Study material ::
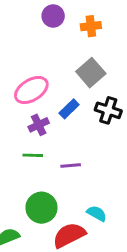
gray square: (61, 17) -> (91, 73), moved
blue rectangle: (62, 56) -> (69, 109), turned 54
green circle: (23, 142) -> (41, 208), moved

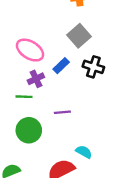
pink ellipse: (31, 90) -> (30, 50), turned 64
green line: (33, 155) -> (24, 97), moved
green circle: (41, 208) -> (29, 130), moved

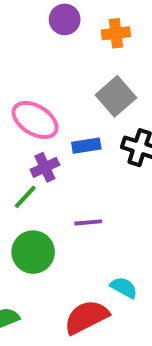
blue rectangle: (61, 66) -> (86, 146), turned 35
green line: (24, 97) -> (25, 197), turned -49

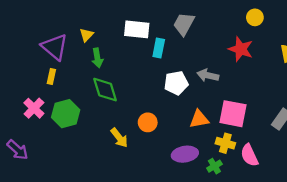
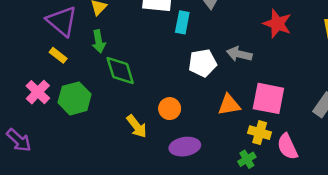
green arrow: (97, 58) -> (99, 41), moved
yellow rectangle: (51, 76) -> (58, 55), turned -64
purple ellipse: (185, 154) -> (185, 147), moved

---

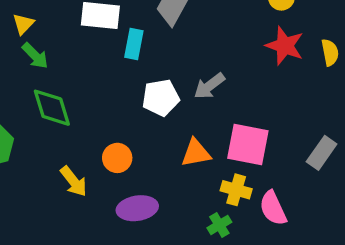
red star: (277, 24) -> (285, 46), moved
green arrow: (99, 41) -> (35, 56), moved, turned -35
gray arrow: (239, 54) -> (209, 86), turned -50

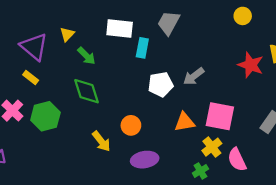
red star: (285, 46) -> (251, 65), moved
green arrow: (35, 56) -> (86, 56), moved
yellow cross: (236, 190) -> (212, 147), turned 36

...

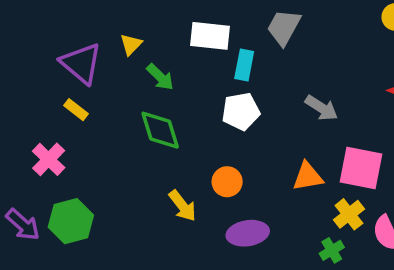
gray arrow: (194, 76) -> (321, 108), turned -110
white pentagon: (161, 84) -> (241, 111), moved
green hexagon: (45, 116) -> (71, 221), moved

Exercise instructions :: Everything from the line with "green circle: (23, 142) -> (41, 208), moved" through the line with "purple ellipse: (185, 154)" in the material above should be transcribed exactly, except the pictures.

Exercise result ::
green circle: (23, 142) -> (41, 208), moved

pink ellipse: (31, 90) -> (30, 50), turned 64
green line: (33, 155) -> (24, 97), moved
green circle: (41, 208) -> (29, 130), moved

blue rectangle: (61, 66) -> (86, 146), turned 35
green line: (24, 97) -> (25, 197), turned -49

green arrow: (97, 58) -> (99, 41), moved
yellow rectangle: (51, 76) -> (58, 55), turned -64
purple ellipse: (185, 154) -> (185, 147), moved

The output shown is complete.